● Problem details
Using the listing below, copy exactly the lines from the one containing "green tile D3" to the one containing "pink brick B2:C2", both lines included, and no others.

--- Task input Enclosed Below ---

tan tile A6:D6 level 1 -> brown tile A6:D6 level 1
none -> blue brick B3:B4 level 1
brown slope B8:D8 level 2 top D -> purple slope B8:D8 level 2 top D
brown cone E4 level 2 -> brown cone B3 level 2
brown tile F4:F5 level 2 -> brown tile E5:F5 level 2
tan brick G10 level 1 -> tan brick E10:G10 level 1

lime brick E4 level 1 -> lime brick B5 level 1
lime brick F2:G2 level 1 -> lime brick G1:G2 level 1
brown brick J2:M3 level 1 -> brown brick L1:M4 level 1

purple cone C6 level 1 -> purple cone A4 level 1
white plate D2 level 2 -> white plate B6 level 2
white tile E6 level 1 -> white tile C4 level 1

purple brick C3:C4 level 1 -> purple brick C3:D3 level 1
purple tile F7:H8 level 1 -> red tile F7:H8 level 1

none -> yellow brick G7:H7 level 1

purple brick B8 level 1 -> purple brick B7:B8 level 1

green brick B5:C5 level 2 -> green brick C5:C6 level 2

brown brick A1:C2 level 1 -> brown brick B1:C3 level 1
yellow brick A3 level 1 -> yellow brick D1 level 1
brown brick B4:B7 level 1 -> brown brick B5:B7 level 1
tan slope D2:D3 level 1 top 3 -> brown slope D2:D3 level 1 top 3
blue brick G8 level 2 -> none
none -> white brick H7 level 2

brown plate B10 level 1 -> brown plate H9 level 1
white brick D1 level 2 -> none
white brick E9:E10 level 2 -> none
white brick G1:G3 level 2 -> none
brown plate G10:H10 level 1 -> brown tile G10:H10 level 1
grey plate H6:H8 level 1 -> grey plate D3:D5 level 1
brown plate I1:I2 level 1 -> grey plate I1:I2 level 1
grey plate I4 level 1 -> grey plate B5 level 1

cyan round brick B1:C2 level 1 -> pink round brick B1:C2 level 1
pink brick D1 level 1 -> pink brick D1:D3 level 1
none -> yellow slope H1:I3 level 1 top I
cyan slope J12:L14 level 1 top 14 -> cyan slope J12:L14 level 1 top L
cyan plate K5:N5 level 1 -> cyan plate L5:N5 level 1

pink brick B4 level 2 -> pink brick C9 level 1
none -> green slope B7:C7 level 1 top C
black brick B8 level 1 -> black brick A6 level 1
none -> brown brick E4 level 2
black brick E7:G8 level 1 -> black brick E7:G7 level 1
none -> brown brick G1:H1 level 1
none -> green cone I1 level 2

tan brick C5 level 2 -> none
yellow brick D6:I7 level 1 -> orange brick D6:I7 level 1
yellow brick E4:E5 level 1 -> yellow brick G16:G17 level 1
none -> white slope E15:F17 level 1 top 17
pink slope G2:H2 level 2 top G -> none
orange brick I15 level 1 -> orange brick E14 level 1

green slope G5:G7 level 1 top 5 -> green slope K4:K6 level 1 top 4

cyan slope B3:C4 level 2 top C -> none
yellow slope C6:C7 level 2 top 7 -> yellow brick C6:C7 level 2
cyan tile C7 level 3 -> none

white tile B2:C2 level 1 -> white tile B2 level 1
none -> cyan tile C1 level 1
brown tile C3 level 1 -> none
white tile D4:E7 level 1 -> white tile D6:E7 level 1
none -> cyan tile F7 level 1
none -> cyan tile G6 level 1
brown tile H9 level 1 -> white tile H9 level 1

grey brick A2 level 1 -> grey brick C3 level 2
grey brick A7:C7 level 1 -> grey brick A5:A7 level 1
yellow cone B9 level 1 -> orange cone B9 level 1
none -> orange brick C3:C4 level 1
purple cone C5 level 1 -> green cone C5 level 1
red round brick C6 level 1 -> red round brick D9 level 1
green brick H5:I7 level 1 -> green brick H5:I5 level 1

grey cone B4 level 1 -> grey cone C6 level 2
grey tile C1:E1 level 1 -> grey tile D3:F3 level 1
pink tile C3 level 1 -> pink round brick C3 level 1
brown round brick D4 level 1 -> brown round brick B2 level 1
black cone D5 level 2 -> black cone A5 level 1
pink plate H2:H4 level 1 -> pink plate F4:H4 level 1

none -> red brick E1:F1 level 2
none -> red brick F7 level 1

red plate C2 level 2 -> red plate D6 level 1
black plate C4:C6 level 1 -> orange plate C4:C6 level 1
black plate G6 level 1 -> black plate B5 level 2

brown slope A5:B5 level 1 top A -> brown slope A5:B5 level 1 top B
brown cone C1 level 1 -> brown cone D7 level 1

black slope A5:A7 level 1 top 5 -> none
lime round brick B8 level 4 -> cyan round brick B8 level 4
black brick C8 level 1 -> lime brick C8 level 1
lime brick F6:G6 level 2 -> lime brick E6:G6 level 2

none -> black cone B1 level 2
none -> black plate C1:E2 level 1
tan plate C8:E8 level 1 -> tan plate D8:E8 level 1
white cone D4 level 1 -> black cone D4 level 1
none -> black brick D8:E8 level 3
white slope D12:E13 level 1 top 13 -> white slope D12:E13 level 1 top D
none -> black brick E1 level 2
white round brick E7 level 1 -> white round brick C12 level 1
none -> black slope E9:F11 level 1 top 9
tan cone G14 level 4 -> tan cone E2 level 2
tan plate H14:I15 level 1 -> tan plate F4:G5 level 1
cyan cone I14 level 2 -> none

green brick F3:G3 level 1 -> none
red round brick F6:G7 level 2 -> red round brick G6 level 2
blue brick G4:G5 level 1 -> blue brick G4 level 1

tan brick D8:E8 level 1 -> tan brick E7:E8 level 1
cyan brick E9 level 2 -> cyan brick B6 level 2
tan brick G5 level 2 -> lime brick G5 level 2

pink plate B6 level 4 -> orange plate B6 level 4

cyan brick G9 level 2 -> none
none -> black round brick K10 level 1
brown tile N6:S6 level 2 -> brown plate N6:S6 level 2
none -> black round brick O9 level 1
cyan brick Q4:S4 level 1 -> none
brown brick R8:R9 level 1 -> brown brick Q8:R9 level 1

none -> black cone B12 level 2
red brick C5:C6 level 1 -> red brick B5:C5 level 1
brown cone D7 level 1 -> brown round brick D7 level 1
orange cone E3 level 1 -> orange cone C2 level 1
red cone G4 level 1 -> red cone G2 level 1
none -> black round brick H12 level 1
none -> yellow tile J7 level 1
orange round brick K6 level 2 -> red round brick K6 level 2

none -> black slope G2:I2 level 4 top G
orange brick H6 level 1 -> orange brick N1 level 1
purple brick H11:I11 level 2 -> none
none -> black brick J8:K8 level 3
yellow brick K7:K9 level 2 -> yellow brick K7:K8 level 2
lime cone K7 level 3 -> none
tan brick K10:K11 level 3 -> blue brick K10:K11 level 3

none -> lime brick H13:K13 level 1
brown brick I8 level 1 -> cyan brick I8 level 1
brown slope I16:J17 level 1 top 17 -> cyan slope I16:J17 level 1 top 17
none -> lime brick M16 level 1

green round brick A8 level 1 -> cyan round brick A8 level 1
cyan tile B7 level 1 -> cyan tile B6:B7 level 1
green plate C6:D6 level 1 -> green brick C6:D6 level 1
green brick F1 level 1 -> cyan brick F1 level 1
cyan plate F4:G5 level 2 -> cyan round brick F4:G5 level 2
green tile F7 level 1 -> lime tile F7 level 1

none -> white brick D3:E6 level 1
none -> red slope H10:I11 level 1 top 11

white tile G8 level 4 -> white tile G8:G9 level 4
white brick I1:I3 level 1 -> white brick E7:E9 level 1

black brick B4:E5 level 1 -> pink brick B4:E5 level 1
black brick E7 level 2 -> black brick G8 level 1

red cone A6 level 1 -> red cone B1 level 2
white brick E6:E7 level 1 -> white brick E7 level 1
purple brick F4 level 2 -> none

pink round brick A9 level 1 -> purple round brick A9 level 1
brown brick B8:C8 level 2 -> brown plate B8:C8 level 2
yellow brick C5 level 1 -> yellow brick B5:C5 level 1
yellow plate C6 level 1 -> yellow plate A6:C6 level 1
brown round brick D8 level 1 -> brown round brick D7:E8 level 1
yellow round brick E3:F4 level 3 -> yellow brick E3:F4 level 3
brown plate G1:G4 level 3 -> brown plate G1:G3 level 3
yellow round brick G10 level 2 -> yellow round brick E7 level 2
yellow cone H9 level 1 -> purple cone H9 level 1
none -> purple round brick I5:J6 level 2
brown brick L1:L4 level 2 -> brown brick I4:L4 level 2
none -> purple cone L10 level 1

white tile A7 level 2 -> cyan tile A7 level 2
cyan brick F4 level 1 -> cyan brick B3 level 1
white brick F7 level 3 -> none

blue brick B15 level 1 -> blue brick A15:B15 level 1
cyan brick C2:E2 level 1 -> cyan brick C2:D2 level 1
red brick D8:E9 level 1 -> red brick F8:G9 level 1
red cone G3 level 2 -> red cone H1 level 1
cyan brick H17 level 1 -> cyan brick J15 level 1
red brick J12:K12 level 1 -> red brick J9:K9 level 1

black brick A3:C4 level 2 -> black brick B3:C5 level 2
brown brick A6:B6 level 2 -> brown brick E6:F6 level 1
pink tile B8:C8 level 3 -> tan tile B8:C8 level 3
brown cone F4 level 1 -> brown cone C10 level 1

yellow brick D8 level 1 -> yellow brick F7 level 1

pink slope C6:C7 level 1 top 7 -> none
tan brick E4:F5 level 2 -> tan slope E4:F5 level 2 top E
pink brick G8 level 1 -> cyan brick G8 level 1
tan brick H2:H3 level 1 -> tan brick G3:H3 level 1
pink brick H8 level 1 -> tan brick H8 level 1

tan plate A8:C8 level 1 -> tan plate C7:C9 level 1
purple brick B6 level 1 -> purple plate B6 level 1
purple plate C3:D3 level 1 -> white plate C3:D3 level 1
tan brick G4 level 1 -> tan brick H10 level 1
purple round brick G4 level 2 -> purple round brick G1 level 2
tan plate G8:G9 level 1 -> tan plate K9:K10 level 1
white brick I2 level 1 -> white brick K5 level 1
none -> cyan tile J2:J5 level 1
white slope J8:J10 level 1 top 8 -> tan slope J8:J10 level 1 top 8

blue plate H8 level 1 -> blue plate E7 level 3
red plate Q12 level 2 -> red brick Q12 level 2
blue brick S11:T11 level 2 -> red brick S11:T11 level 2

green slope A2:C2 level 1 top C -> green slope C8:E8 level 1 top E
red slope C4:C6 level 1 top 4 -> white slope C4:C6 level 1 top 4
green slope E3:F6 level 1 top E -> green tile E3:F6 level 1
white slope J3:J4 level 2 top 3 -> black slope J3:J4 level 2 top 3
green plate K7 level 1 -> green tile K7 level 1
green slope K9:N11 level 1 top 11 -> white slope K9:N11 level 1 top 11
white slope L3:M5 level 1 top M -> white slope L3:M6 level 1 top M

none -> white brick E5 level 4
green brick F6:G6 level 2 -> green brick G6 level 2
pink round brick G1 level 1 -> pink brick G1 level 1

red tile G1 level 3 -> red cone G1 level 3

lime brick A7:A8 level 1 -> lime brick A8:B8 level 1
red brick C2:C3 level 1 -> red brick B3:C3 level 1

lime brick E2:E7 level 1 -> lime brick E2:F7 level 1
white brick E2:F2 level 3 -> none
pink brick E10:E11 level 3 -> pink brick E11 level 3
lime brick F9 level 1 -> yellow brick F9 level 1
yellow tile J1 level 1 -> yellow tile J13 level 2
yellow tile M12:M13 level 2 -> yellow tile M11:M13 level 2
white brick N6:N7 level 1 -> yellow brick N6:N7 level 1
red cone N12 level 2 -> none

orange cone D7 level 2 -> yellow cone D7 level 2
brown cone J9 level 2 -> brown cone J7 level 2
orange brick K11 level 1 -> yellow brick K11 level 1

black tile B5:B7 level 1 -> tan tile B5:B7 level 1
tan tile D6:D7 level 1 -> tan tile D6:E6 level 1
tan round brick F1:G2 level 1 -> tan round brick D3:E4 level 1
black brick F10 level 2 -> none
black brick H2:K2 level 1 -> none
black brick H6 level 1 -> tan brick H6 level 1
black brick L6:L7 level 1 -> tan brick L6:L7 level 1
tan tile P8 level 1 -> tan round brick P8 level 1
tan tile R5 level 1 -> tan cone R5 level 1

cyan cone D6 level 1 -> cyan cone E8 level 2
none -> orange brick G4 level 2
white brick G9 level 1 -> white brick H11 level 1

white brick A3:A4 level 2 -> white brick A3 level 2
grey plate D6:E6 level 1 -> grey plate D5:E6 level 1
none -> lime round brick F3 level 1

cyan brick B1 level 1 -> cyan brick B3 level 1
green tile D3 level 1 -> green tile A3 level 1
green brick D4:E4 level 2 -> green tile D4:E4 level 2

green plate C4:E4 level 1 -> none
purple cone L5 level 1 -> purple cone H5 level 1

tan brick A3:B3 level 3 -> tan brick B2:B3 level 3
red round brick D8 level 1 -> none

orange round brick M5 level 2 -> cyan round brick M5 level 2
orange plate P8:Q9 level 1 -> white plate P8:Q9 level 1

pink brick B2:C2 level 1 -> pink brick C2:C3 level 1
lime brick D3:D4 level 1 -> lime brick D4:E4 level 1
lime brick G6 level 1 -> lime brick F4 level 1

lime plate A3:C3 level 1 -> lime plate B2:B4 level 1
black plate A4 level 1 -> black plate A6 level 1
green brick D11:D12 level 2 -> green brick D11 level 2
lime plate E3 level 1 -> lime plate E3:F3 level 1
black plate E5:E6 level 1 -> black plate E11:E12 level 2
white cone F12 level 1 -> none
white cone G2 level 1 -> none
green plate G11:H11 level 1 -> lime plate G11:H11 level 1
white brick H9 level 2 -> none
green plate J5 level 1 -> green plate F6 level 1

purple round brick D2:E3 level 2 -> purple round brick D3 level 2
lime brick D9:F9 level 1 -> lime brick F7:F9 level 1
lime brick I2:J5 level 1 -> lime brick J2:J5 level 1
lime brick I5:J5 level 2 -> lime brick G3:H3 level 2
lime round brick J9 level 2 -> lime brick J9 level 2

--- End of Enclosed Task input ---

● Response
green tile D3 level 1 -> green tile A3 level 1
green brick D4:E4 level 2 -> green tile D4:E4 level 2

green plate C4:E4 level 1 -> none
purple cone L5 level 1 -> purple cone H5 level 1

tan brick A3:B3 level 3 -> tan brick B2:B3 level 3
red round brick D8 level 1 -> none

orange round brick M5 level 2 -> cyan round brick M5 level 2
orange plate P8:Q9 level 1 -> white plate P8:Q9 level 1

pink brick B2:C2 level 1 -> pink brick C2:C3 level 1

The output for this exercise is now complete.